* **WHAT YOU HAVE TO DO**
Reproduce the listing below exactly, except for its pictures.

Start of Block

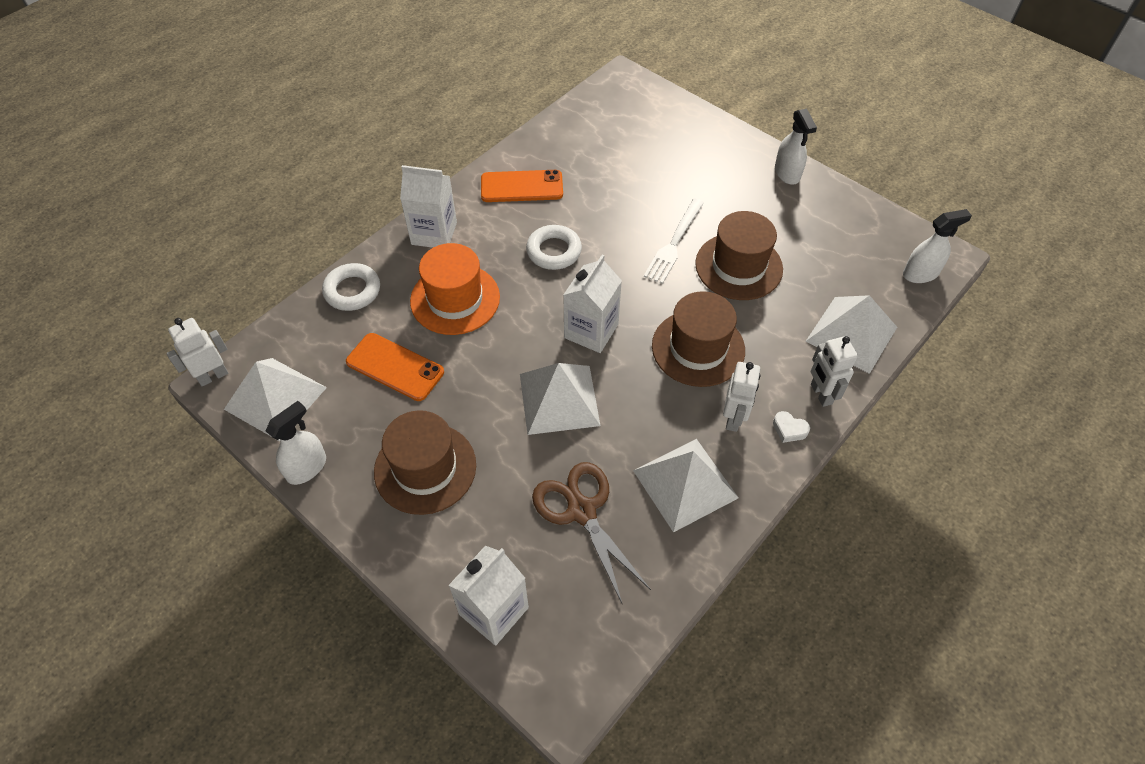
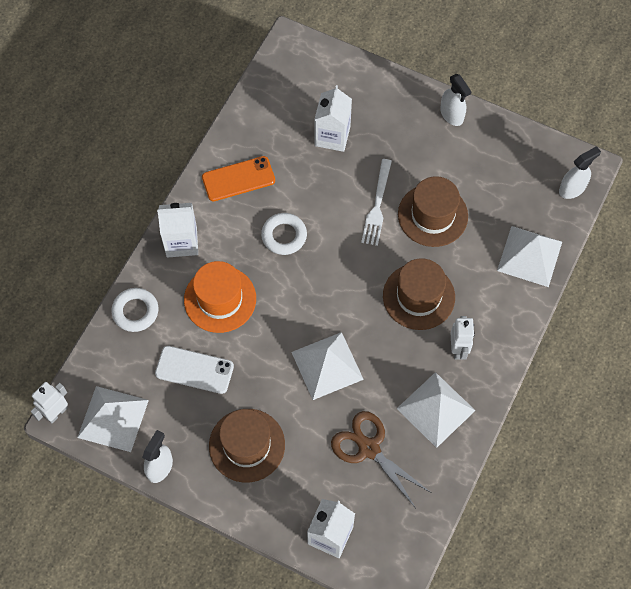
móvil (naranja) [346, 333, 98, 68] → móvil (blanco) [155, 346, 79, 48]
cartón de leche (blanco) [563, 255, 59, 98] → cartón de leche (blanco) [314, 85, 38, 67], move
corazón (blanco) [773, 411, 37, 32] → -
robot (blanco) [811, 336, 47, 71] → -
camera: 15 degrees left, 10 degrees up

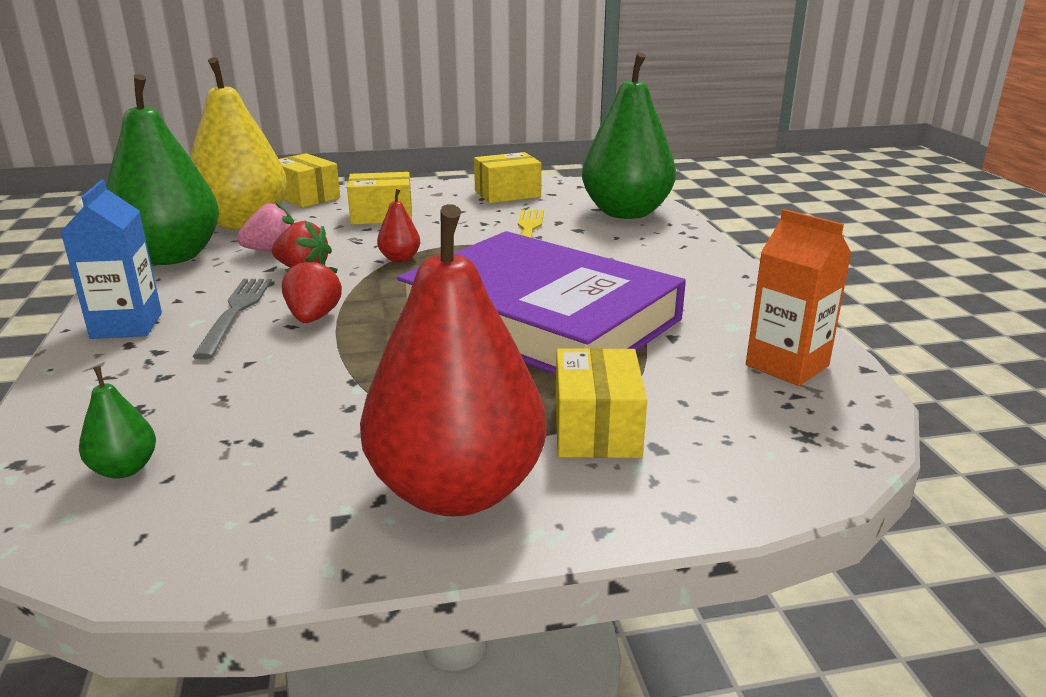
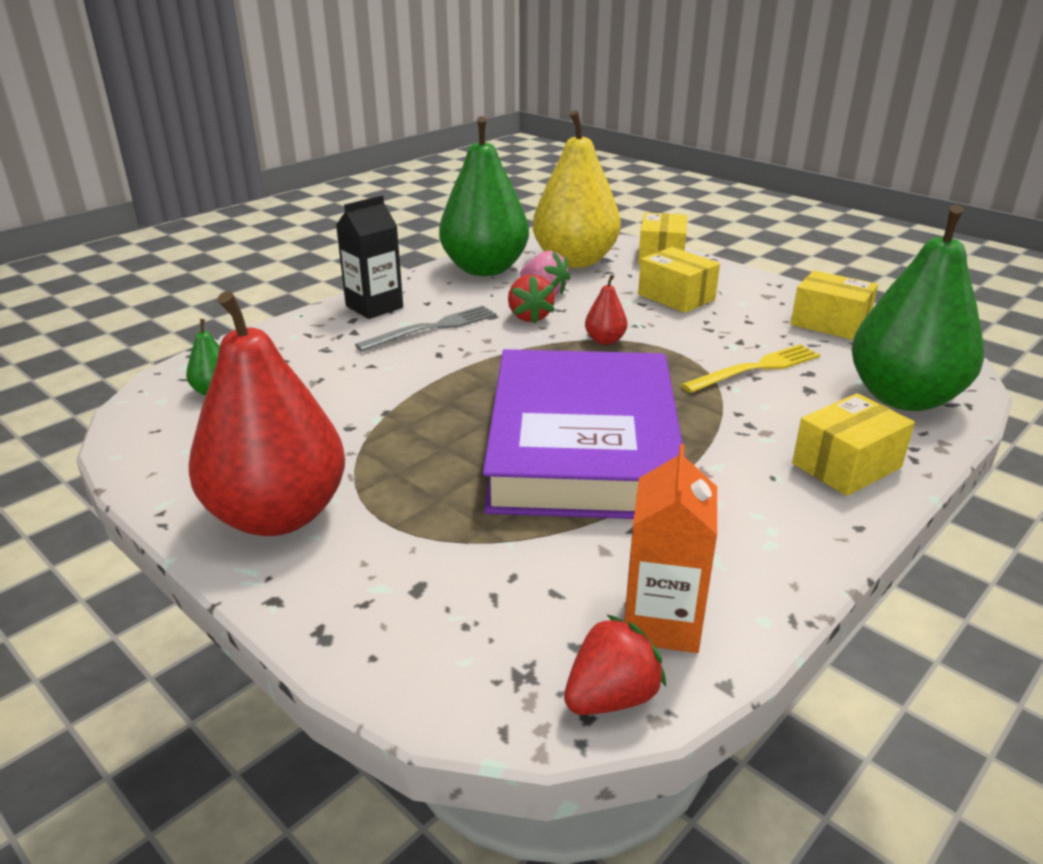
cartón de leche (azul) [61, 180, 101, 159] → cartón de leche (negro) [336, 195, 67, 124]
fresa (rojo) [282, 257, 60, 66] → fresa (rojo) [564, 614, 102, 101], move
caja (amarillo) [555, 348, 92, 110] → caja (amarillo) [792, 393, 123, 103], move
camera: 55 degrees right, 5 degrees up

End of Block

* **TASK RESPONSE**
móvil (naranja) [346, 333, 98, 68] → móvil (blanco) [155, 346, 79, 48]
cartón de leche (blanco) [563, 255, 59, 98] → cartón de leche (blanco) [314, 85, 38, 67], move
corazón (blanco) [773, 411, 37, 32] → -
robot (blanco) [811, 336, 47, 71] → -
camera: 15 degrees left, 10 degrees up

cartón de leche (azul) [61, 180, 101, 159] → cartón de leche (negro) [336, 195, 67, 124]
fresa (rojo) [282, 257, 60, 66] → fresa (rojo) [564, 614, 102, 101], move
caja (amarillo) [555, 348, 92, 110] → caja (amarillo) [792, 393, 123, 103], move
camera: 55 degrees right, 5 degrees up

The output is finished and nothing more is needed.